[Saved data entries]
——
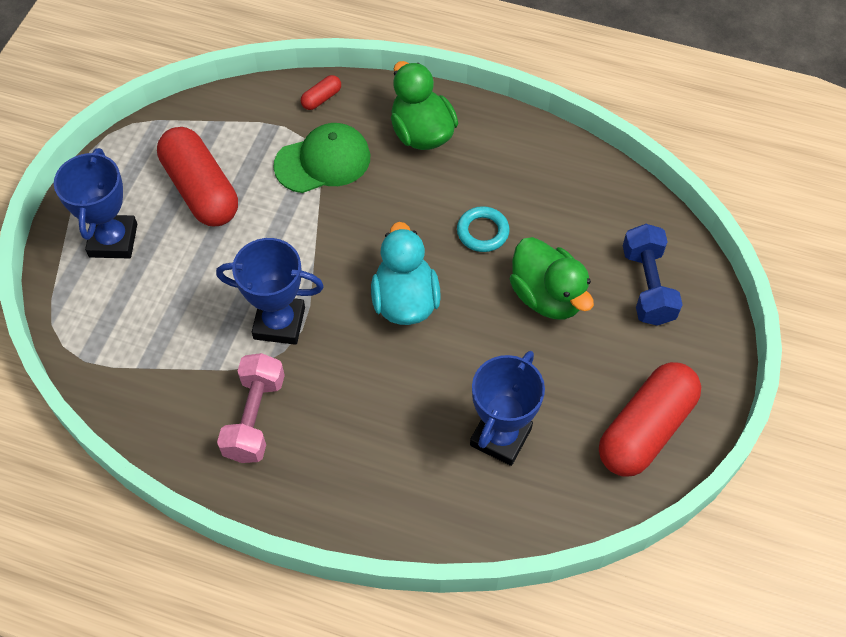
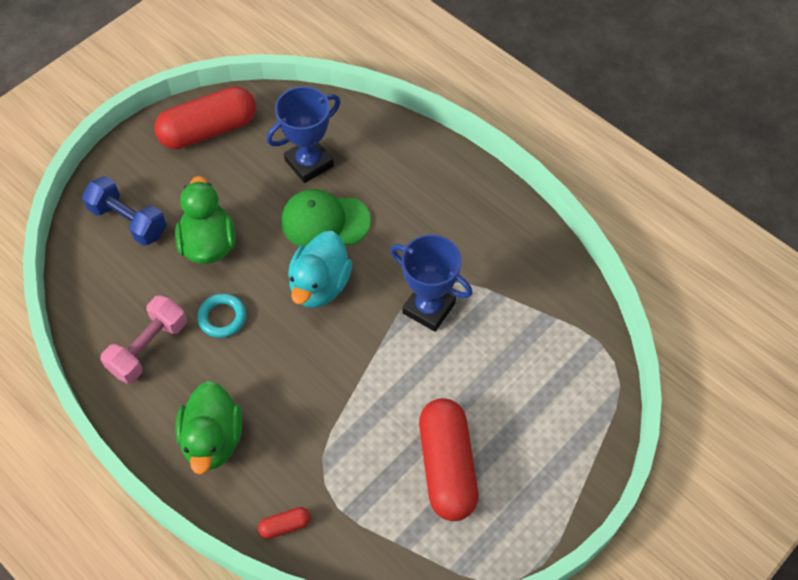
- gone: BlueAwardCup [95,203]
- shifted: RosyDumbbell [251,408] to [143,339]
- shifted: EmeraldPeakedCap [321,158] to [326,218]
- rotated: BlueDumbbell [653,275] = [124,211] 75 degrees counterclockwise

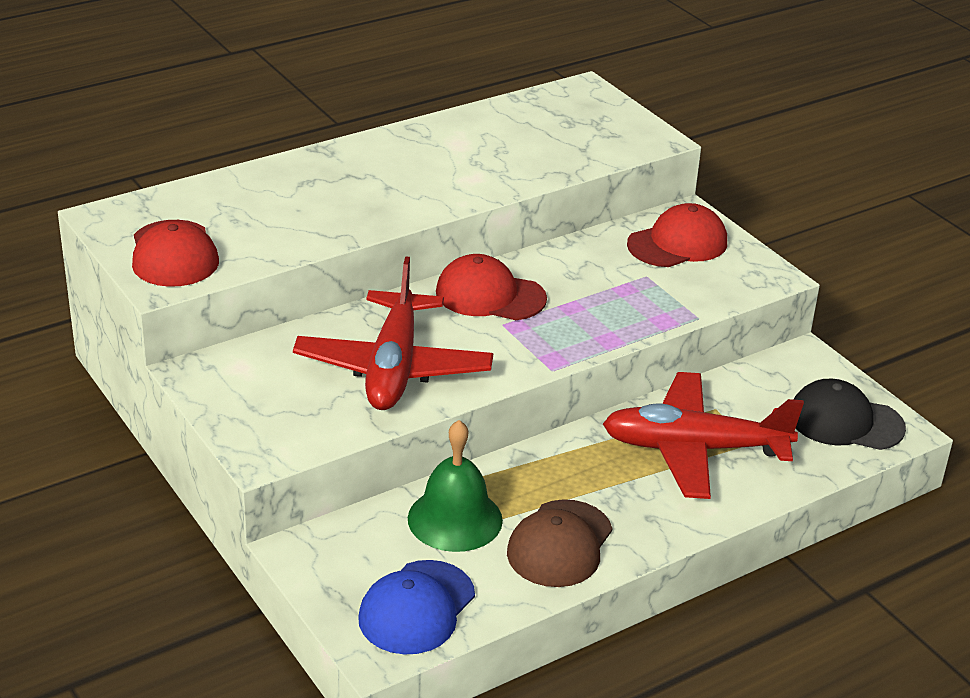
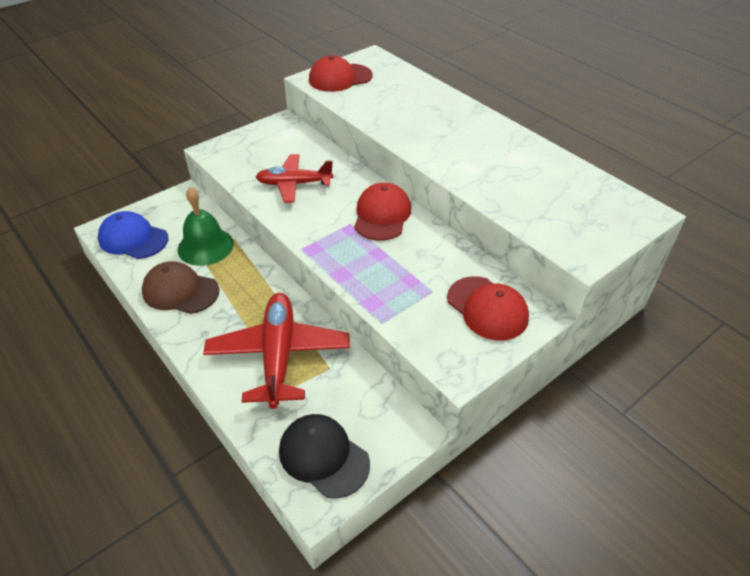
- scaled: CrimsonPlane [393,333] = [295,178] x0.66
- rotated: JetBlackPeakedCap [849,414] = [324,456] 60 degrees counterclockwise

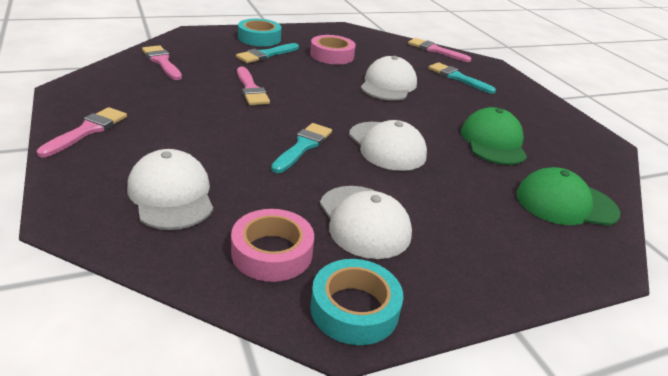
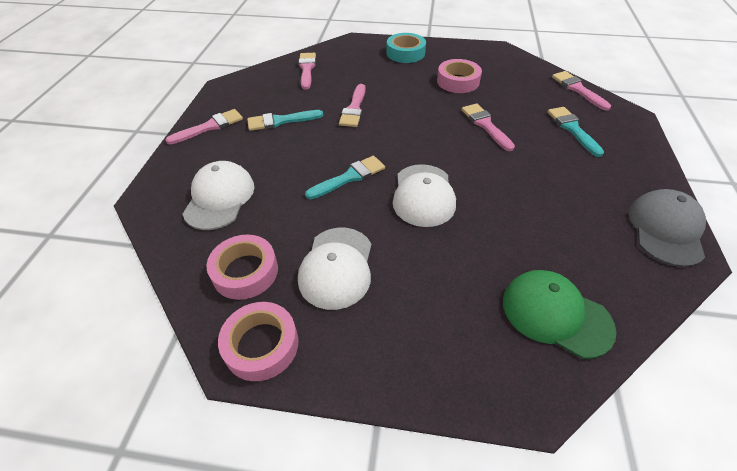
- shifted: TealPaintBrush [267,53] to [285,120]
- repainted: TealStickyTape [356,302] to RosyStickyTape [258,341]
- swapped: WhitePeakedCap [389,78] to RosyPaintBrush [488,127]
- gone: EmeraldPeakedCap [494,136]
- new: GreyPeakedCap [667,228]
——
> _Your goal_
Count the lines above holding "degrees". Give only the number.

> _Response to the exercise_
2